Task:
Only lines holding "green" are needed; copy each of them from the data below.

Before-and-after object lists
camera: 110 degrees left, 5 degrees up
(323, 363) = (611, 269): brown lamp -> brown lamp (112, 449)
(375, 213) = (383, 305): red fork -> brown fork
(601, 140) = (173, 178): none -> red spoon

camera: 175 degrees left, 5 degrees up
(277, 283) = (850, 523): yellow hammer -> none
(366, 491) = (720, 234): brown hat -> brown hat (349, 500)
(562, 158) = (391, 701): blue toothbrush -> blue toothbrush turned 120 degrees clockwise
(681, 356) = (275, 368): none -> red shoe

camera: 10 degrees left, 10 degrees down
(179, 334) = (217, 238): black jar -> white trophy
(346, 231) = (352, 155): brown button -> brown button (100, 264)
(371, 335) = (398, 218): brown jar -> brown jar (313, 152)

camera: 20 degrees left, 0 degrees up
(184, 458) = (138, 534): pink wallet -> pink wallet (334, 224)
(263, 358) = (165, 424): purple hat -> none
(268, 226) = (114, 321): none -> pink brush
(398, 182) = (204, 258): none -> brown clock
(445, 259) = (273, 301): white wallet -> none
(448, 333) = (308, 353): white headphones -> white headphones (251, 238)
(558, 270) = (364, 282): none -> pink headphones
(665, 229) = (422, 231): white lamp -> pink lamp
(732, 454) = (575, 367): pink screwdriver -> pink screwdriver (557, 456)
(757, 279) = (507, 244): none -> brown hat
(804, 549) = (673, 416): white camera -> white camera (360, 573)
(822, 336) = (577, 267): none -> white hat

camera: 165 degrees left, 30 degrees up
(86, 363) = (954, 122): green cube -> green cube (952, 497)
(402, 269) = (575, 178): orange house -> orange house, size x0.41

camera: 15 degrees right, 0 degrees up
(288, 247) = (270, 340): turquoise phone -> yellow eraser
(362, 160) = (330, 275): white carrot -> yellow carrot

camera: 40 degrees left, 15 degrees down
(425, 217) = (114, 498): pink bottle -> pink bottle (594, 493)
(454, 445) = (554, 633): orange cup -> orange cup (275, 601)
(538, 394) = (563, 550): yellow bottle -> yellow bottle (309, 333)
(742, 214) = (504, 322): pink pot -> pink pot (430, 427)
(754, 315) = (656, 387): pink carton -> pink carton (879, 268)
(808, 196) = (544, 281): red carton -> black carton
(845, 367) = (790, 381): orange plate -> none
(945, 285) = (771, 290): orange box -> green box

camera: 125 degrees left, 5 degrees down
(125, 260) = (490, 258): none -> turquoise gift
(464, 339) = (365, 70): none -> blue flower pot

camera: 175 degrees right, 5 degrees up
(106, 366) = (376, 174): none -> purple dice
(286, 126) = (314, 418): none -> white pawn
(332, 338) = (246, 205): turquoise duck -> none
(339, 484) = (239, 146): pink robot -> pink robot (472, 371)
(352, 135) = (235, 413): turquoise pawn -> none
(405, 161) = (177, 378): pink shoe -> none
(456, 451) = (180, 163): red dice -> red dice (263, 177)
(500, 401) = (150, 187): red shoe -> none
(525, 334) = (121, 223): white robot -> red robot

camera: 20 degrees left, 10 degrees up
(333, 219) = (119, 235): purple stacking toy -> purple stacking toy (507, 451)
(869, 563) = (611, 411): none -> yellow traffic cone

Task result:
(86, 363) = (954, 122): green cube -> green cube (952, 497)
(945, 285) = (771, 290): orange box -> green box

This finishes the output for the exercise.